Task details: Type the records that follow again exactly as written, but drop the pictures.

Extracted material:
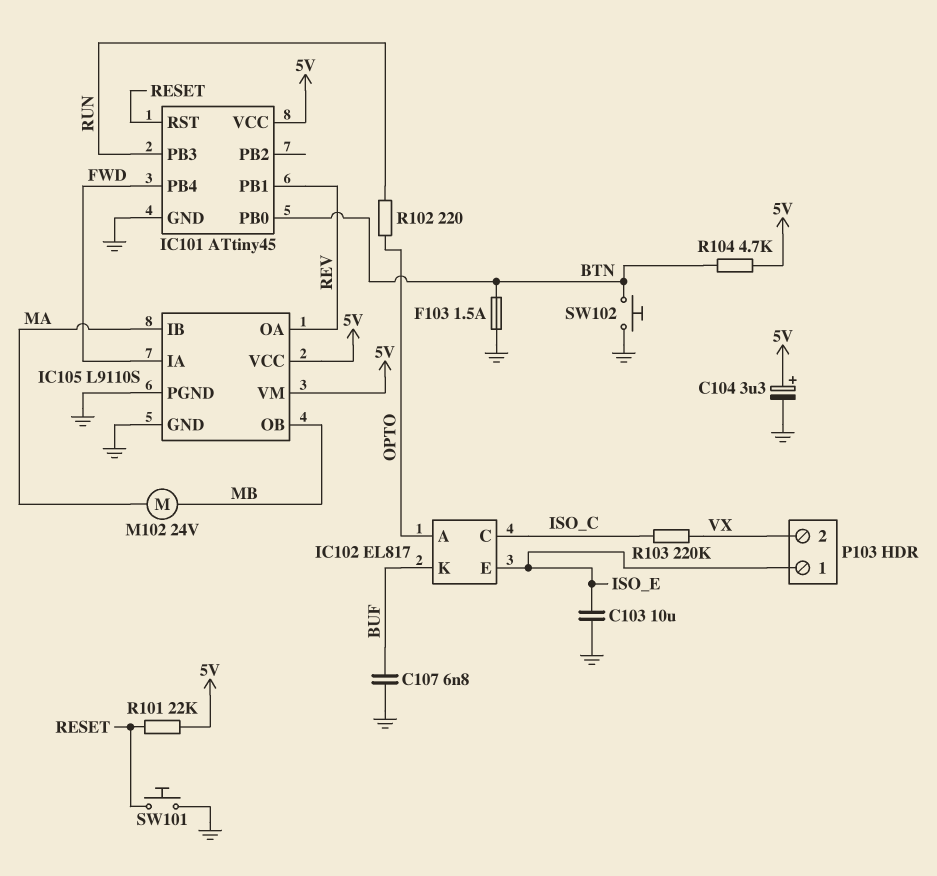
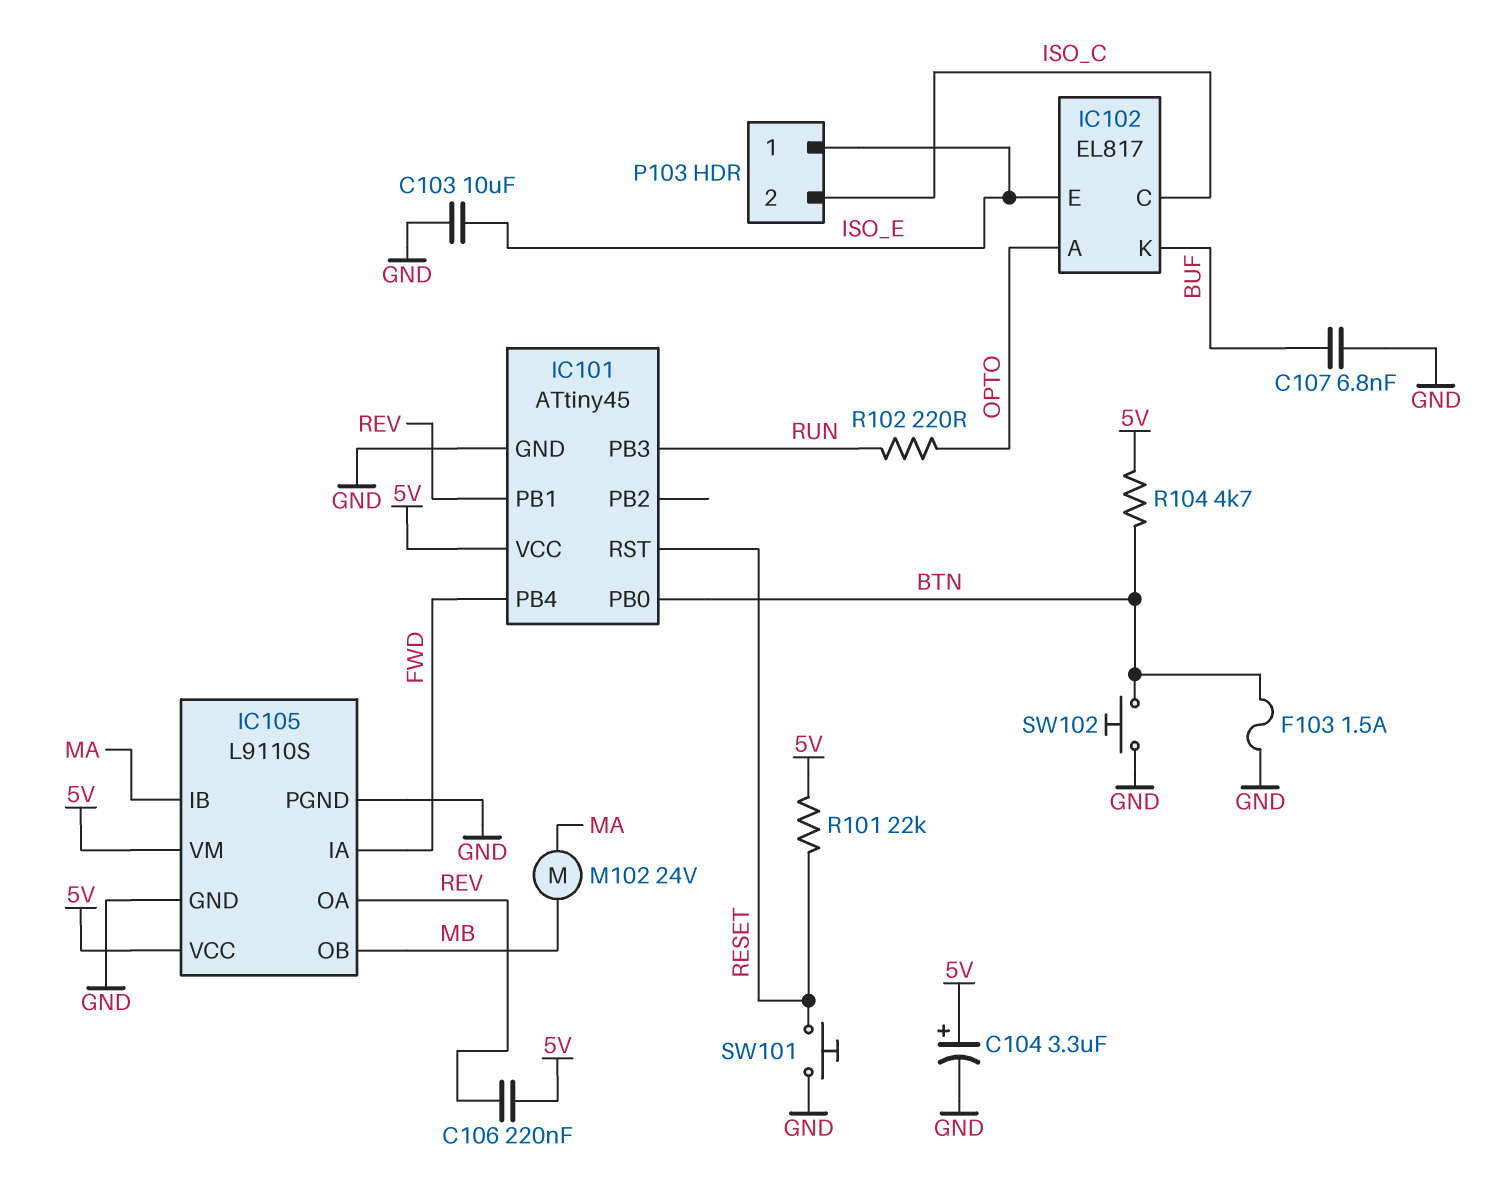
C106: none -> 220nF (5V, REV)
P103 pin 2: VX -> ISO_C
R103: 220k (ISO_C, VX) -> none

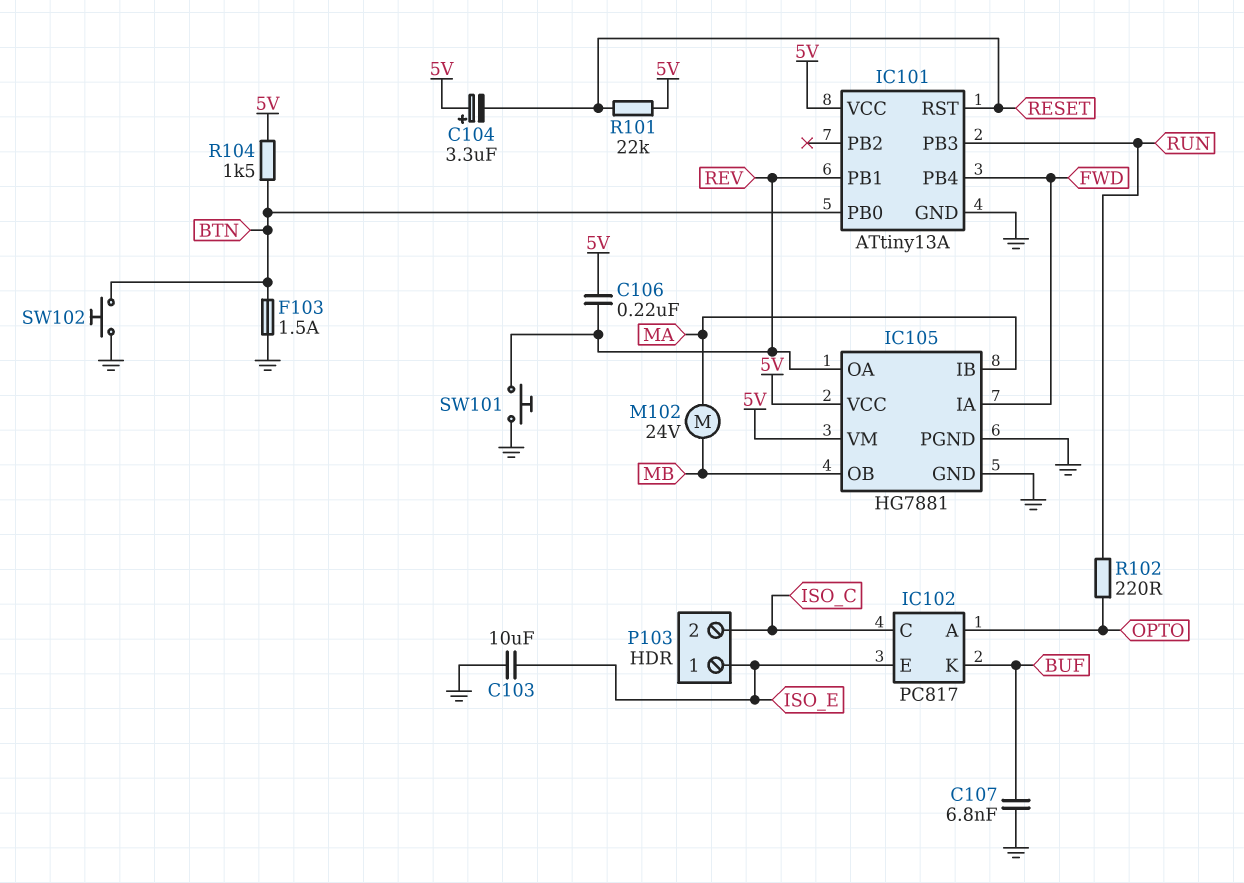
C104: 3.3uF (plus 5V, minus GND) -> 3.3uF (plus 5V, minus RESET)
IC101: ATtiny45 -> ATtiny13A
IC102: EL817 -> PC817
IC105: L9110S -> HG7881
R104: 4.7k (5V, BTN) -> 1.5k (5V, BTN)
SW101: button (GND, RESET) -> button (GND, REV)

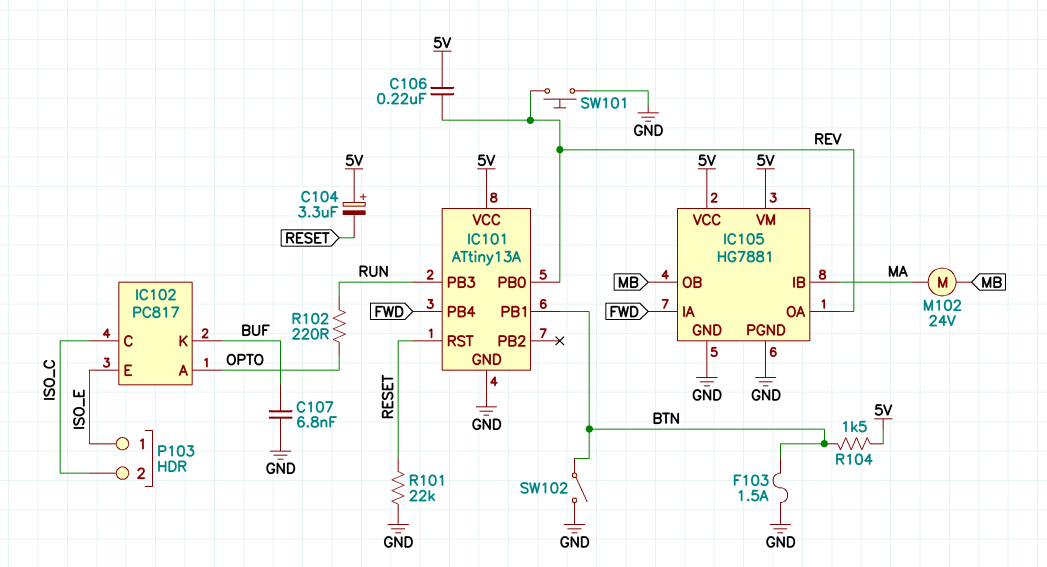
C103: 10uF (GND, ISO_E) -> none
IC101 pin PB0: BTN -> REV
IC101 pin PB1: REV -> BTN
R101: 22k (5V, RESET) -> 22k (GND, RESET)
SW102: button (BTN, GND) -> switch (BTN, GND)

Response:
C106: none -> 220nF (5V, REV)
P103 pin 2: VX -> ISO_C
R103: 220k (ISO_C, VX) -> none

C104: 3.3uF (plus 5V, minus GND) -> 3.3uF (plus 5V, minus RESET)
IC101: ATtiny45 -> ATtiny13A
IC102: EL817 -> PC817
IC105: L9110S -> HG7881
R104: 4.7k (5V, BTN) -> 1.5k (5V, BTN)
SW101: button (GND, RESET) -> button (GND, REV)

C103: 10uF (GND, ISO_E) -> none
IC101 pin PB0: BTN -> REV
IC101 pin PB1: REV -> BTN
R101: 22k (5V, RESET) -> 22k (GND, RESET)
SW102: button (BTN, GND) -> switch (BTN, GND)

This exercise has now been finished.